Will you give the material below again, every line exactly as it is?
** Start of Records for the task **
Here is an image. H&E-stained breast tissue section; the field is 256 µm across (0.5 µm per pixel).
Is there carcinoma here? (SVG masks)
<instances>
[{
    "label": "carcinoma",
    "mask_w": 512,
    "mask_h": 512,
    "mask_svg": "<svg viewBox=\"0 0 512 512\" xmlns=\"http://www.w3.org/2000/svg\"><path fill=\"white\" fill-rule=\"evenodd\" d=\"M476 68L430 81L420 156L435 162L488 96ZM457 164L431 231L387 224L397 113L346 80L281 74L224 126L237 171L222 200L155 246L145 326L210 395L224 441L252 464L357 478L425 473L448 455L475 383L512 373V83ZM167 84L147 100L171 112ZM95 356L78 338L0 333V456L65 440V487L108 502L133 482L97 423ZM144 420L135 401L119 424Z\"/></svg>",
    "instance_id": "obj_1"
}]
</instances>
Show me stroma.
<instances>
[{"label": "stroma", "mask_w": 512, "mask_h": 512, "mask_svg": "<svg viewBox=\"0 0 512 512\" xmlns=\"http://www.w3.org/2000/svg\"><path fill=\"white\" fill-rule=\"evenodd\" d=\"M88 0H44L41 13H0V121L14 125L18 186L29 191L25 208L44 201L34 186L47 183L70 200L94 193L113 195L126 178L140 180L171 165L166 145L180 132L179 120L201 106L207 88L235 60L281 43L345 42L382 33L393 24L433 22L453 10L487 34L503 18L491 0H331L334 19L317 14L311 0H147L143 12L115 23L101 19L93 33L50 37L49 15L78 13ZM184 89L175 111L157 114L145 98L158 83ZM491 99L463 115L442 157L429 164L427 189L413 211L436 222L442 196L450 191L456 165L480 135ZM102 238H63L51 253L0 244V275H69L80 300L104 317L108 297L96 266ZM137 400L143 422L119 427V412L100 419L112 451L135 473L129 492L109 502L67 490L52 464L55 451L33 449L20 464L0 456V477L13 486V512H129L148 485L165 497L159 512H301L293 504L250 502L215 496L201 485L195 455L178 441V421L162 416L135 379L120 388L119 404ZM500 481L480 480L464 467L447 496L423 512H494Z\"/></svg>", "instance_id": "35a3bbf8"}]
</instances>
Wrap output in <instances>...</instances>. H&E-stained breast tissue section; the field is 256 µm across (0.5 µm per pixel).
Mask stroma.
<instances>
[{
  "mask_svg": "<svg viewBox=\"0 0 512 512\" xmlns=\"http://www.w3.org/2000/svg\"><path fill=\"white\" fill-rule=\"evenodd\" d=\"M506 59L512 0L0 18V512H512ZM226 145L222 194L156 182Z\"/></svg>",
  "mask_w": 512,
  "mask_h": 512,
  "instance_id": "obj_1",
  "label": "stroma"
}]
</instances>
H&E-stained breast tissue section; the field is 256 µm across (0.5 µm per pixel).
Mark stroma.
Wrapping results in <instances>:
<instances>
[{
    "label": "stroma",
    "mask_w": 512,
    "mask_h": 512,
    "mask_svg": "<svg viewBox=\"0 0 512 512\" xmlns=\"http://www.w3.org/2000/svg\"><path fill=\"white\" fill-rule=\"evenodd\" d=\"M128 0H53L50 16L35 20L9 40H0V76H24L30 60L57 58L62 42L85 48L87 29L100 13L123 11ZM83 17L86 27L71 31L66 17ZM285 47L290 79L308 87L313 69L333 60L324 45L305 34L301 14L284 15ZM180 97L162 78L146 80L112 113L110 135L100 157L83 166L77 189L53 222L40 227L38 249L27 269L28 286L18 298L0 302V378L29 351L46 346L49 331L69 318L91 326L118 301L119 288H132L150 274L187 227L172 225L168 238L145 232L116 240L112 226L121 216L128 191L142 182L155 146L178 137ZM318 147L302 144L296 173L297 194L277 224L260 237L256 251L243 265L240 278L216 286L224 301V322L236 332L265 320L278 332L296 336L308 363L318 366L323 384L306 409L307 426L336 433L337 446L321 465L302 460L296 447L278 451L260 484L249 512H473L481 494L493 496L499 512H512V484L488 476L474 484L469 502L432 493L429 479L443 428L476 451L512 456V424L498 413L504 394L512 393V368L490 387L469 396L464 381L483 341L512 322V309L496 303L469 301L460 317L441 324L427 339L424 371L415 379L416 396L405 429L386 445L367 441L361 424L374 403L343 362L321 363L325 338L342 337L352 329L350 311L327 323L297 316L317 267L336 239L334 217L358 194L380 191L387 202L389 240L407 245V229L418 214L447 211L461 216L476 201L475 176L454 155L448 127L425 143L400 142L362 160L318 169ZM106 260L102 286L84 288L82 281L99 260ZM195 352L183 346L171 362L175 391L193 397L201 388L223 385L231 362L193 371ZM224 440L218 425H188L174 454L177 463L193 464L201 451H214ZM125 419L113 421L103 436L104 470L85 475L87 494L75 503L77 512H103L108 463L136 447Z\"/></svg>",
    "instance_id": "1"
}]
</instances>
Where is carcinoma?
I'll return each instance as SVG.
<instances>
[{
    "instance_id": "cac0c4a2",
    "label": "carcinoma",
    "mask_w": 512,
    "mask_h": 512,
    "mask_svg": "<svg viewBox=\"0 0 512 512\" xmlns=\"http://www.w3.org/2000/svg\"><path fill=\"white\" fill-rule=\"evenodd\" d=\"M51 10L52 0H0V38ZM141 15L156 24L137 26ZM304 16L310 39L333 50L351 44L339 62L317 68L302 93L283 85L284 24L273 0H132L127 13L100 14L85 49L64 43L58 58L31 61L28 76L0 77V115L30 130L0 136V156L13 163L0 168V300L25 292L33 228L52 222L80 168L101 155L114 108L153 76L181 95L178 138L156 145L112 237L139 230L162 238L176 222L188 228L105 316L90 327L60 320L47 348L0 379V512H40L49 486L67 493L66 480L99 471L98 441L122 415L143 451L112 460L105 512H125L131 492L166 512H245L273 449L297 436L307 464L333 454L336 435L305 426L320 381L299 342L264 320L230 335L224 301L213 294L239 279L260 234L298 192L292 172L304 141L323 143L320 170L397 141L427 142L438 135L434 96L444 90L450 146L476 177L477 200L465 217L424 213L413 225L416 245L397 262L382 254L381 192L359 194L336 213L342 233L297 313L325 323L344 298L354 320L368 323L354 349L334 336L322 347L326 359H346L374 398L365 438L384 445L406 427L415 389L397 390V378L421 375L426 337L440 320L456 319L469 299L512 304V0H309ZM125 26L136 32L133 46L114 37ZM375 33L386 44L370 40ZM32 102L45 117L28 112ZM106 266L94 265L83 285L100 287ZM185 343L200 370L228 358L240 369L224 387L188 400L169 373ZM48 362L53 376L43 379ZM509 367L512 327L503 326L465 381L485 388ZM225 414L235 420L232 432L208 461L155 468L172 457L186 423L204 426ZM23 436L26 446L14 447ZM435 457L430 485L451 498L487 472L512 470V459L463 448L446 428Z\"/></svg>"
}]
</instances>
** End of Records for the task **
Worked answer.
Here is an image. H&E-stained breast tissue section; the field is 256 µm across (0.5 µm per pixel).
Is there carcinoma here? (SVG masks)
<instances>
[{
    "label": "carcinoma",
    "mask_w": 512,
    "mask_h": 512,
    "mask_svg": "<svg viewBox=\"0 0 512 512\" xmlns=\"http://www.w3.org/2000/svg\"><path fill=\"white\" fill-rule=\"evenodd\" d=\"M476 68L430 81L420 156L435 162L488 96ZM457 164L431 231L387 224L397 113L346 80L281 74L224 126L237 171L222 200L155 246L145 326L210 395L224 441L252 464L357 478L425 473L448 455L475 383L512 373V83ZM167 84L147 100L171 112ZM95 356L78 338L0 333V456L65 440V487L108 502L133 482L97 423ZM144 420L135 401L119 424Z\"/></svg>",
    "instance_id": "obj_1"
}]
</instances>
Show me stroma.
<instances>
[{"label": "stroma", "mask_w": 512, "mask_h": 512, "mask_svg": "<svg viewBox=\"0 0 512 512\" xmlns=\"http://www.w3.org/2000/svg\"><path fill=\"white\" fill-rule=\"evenodd\" d=\"M88 0H44L41 13H0V121L14 125L18 186L29 191L25 208L44 201L34 186L47 183L70 200L94 193L113 195L126 178L140 180L171 165L166 145L180 132L179 120L201 106L207 88L235 60L281 43L345 42L382 33L393 24L433 22L453 10L487 34L503 18L491 0H331L334 19L317 14L311 0H147L143 12L115 23L101 19L93 33L50 37L49 15L78 13ZM184 89L175 111L157 114L145 98L158 83ZM491 99L463 115L442 157L429 164L427 189L413 211L436 222L442 196L450 191L456 165L480 135ZM102 238H63L51 253L0 244V275H69L80 300L104 317L108 297L96 266ZM137 400L143 422L119 427V412L100 419L112 451L135 473L129 492L109 502L67 490L52 464L55 451L33 449L20 464L0 456V477L13 486V512H129L148 485L165 497L159 512H301L293 504L250 502L215 496L201 485L195 455L178 441V421L162 416L135 379L120 388L119 404ZM500 481L480 480L464 467L447 496L423 512H494Z\"/></svg>", "instance_id": "35a3bbf8"}]
</instances>
Wrap output in <instances>...</instances>. H&E-stained breast tissue section; the field is 256 µm across (0.5 µm per pixel).
Mask stroma.
<instances>
[{
  "mask_svg": "<svg viewBox=\"0 0 512 512\" xmlns=\"http://www.w3.org/2000/svg\"><path fill=\"white\" fill-rule=\"evenodd\" d=\"M506 59L512 0L0 18V512H512ZM226 145L222 194L156 182Z\"/></svg>",
  "mask_w": 512,
  "mask_h": 512,
  "instance_id": "obj_1",
  "label": "stroma"
}]
</instances>
H&E-stained breast tissue section; the field is 256 µm across (0.5 µm per pixel).
Mark stroma.
Wrapping results in <instances>:
<instances>
[{
    "label": "stroma",
    "mask_w": 512,
    "mask_h": 512,
    "mask_svg": "<svg viewBox=\"0 0 512 512\" xmlns=\"http://www.w3.org/2000/svg\"><path fill=\"white\" fill-rule=\"evenodd\" d=\"M128 0H53L50 16L35 20L9 40H0V76H24L30 60L57 58L62 42L85 48L87 29L100 13L123 11ZM83 17L86 27L71 31L66 17ZM285 47L290 79L308 87L313 69L333 60L324 45L305 34L301 14L284 15ZM180 97L162 78L146 80L112 113L110 135L100 157L83 166L77 189L53 222L40 227L38 249L27 269L28 286L18 298L0 302V378L29 351L46 346L49 331L69 318L91 326L118 301L119 288H132L150 274L187 227L172 225L168 238L145 232L116 240L112 226L121 216L128 191L142 182L155 146L178 137ZM318 147L302 144L296 173L297 194L277 224L260 237L256 251L243 265L240 278L216 286L224 301V322L236 332L265 320L278 332L296 336L308 363L318 366L323 384L306 409L307 426L336 433L337 446L321 465L302 460L296 447L278 451L260 484L249 512H473L481 494L493 496L499 512H512V484L488 476L474 484L469 502L432 493L429 479L443 428L476 451L512 456V424L498 413L504 394L512 393V368L490 387L469 396L464 381L483 341L512 322V309L496 303L469 301L460 317L441 324L427 339L424 371L415 379L416 396L405 429L386 445L367 441L361 424L374 403L343 362L321 363L325 338L342 337L352 329L350 311L327 323L297 316L317 267L336 239L334 217L358 194L380 191L387 202L389 240L407 245V229L418 214L447 211L461 216L476 201L475 176L454 155L448 127L425 143L400 142L362 160L318 169ZM106 260L102 286L84 288L82 281L99 260ZM195 352L183 346L171 362L175 391L193 397L201 388L223 385L231 362L193 371ZM224 440L218 425H188L174 454L177 463L193 464L201 451H214ZM125 419L113 421L103 436L104 470L85 475L87 494L75 503L77 512H103L108 463L136 447Z\"/></svg>",
    "instance_id": "1"
}]
</instances>
Where is carcinoma?
I'll return each instance as SVG.
<instances>
[{
    "instance_id": "cac0c4a2",
    "label": "carcinoma",
    "mask_w": 512,
    "mask_h": 512,
    "mask_svg": "<svg viewBox=\"0 0 512 512\" xmlns=\"http://www.w3.org/2000/svg\"><path fill=\"white\" fill-rule=\"evenodd\" d=\"M51 10L52 0H0V38ZM141 15L156 24L137 26ZM304 16L310 39L333 50L351 44L339 62L317 68L302 93L283 85L284 24L273 0H132L127 13L100 14L85 49L64 43L58 58L31 61L28 76L0 77V115L30 130L0 136V156L13 163L0 168V300L25 292L33 228L52 222L80 168L101 155L114 108L153 76L181 95L178 138L156 145L112 237L139 230L162 238L176 222L188 228L105 316L90 327L60 320L47 348L0 379V512H40L49 486L67 493L66 480L99 471L98 441L122 415L143 451L112 460L105 512H125L131 492L166 512H245L273 449L297 436L307 464L333 454L336 435L305 426L320 381L299 342L264 320L230 335L224 301L213 294L239 279L260 234L298 192L292 172L304 141L323 143L320 170L397 141L427 142L438 135L434 96L444 90L450 146L476 177L477 200L465 217L424 213L413 225L416 245L397 262L382 254L381 192L359 194L336 213L342 233L297 313L325 323L344 298L354 320L368 323L354 349L334 336L322 347L326 359H346L374 398L365 438L384 445L406 427L415 389L397 390V378L421 375L426 337L440 320L456 319L469 299L512 304V0H309ZM125 26L136 32L133 46L114 37ZM375 33L386 44L370 40ZM32 102L45 117L28 112ZM106 266L94 265L83 285L100 287ZM185 343L200 370L228 358L240 369L224 387L188 400L169 373ZM48 362L53 376L43 379ZM509 367L512 327L503 326L465 381L485 388ZM225 414L235 420L232 432L208 461L155 468L172 457L186 423L204 426ZM23 436L26 446L14 447ZM435 457L430 485L451 498L487 472L512 470V459L463 448L446 428Z\"/></svg>"
}]
</instances>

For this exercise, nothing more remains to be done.